_Input records_
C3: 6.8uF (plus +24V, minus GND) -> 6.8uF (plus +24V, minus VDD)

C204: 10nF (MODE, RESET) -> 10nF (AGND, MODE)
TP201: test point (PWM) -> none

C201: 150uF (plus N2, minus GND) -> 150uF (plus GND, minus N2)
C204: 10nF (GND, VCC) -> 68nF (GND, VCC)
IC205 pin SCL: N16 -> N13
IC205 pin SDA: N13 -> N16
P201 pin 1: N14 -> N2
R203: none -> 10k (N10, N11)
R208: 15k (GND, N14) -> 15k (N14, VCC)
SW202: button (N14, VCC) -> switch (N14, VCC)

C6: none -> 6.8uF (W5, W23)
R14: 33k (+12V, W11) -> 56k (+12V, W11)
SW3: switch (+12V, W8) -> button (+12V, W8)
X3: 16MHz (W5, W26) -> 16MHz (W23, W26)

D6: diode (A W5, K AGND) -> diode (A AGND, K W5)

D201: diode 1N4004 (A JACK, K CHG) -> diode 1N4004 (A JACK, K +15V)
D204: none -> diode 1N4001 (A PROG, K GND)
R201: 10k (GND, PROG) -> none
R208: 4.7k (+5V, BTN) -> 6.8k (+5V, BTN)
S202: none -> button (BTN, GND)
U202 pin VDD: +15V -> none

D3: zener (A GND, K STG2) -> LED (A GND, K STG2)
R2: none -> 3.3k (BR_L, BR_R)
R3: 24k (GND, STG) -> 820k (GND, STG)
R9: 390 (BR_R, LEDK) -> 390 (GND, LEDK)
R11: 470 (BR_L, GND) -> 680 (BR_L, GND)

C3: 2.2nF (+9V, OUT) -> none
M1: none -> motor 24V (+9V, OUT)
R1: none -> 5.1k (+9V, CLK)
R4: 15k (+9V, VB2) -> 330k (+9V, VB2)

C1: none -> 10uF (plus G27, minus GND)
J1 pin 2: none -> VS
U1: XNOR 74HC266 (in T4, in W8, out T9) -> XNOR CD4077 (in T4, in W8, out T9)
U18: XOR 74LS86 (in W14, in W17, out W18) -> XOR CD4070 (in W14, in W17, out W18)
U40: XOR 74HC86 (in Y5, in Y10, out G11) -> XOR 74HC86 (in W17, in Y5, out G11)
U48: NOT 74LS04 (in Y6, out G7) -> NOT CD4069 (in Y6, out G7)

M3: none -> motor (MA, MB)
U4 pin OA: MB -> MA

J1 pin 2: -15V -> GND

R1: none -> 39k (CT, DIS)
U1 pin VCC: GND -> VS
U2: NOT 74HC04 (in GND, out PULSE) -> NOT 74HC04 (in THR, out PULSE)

_Task goal_
Check each line above for the word "diode", and copy the lines where it appears.

_Task output_
D6: diode (A W5, K AGND) -> diode (A AGND, K W5)
D201: diode 1N4004 (A JACK, K CHG) -> diode 1N4004 (A JACK, K +15V)
D204: none -> diode 1N4001 (A PROG, K GND)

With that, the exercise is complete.